Among the entries below, only the lines starting at the one with "lime 1x2 brick" and ending at the one with "yellow 1x1 brick [926,49,1001,148] -> none", both included, are to be printed exactly.

● **EXERCISE INPUTS**:
---

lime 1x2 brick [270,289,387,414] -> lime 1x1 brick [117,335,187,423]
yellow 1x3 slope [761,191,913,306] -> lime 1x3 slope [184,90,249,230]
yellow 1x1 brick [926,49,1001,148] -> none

---

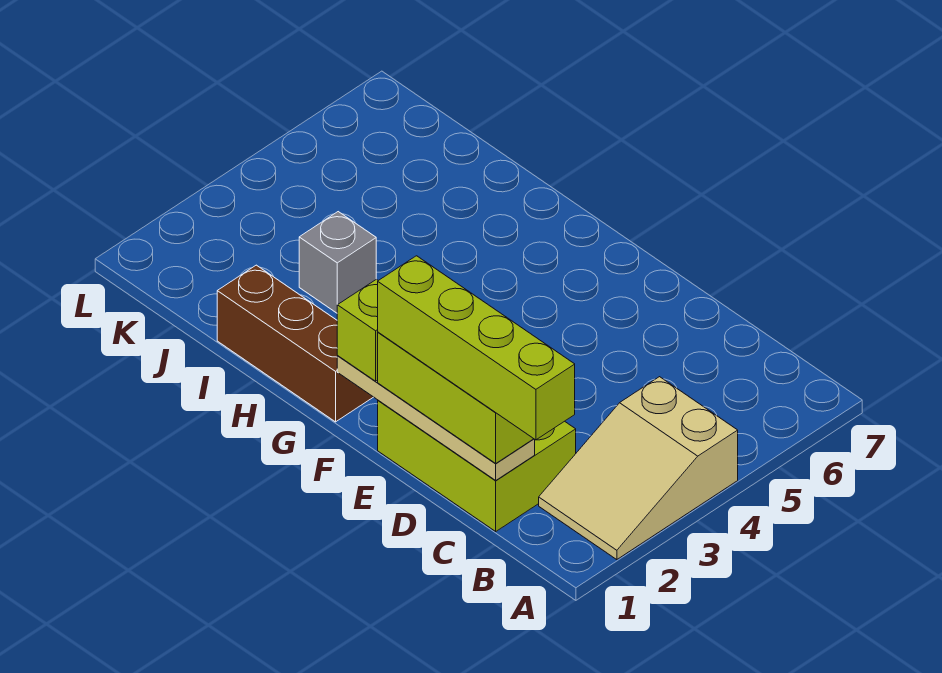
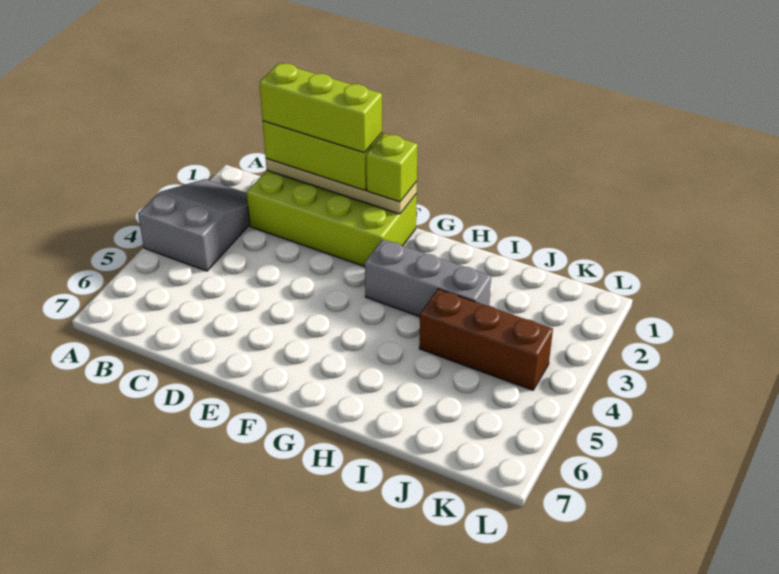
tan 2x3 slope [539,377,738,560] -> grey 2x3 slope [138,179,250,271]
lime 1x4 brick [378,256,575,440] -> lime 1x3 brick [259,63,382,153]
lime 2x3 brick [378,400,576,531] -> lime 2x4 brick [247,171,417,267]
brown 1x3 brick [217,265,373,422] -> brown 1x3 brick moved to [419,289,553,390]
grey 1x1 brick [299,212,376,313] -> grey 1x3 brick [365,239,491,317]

---

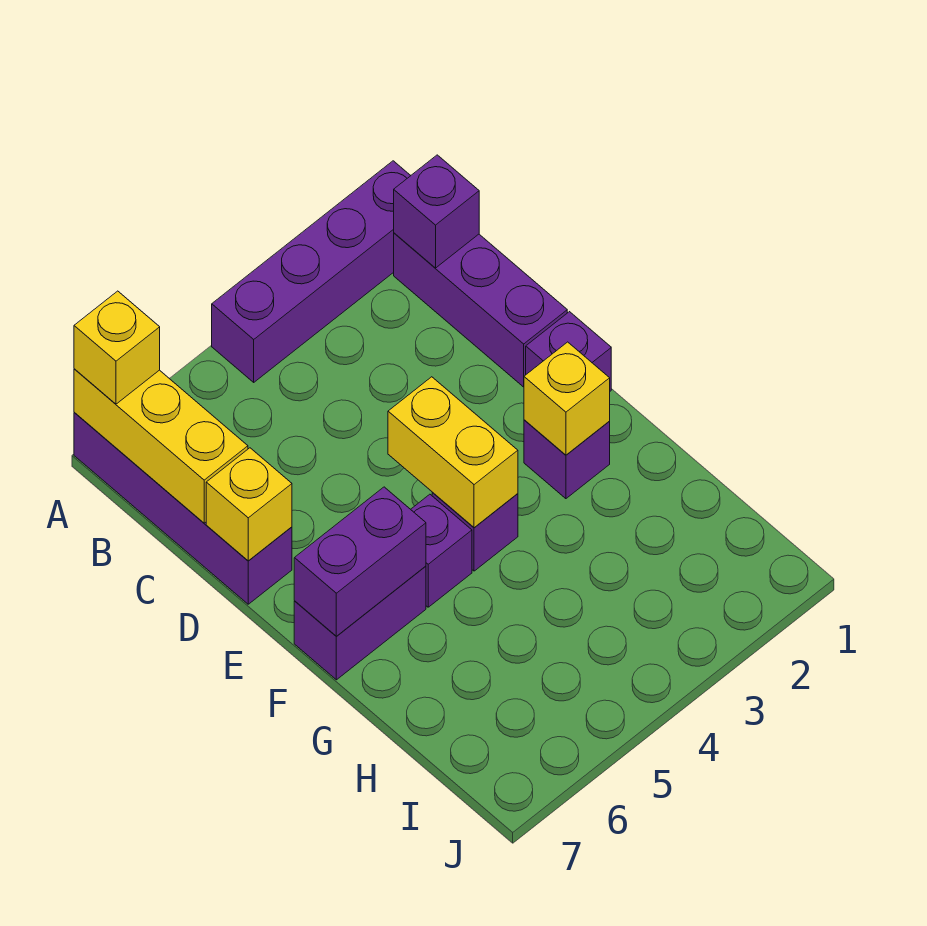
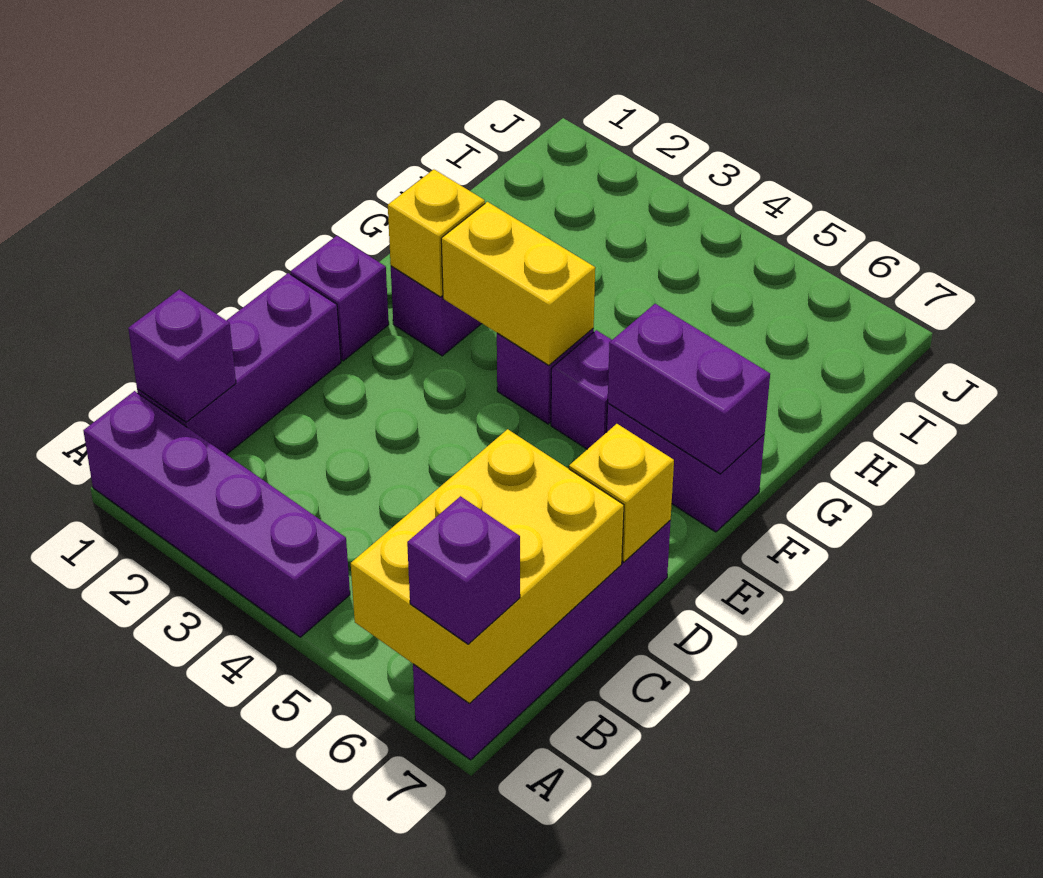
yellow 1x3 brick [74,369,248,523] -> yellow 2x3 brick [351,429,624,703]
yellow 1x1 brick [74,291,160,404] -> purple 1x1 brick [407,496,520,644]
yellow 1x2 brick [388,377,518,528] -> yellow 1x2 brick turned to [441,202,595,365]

---

● **OUTPUT FOR THIS EXERCISE**:
lime 1x2 brick [270,289,387,414] -> lime 1x1 brick [117,335,187,423]
yellow 1x3 slope [761,191,913,306] -> lime 1x3 slope [184,90,249,230]
yellow 1x1 brick [926,49,1001,148] -> none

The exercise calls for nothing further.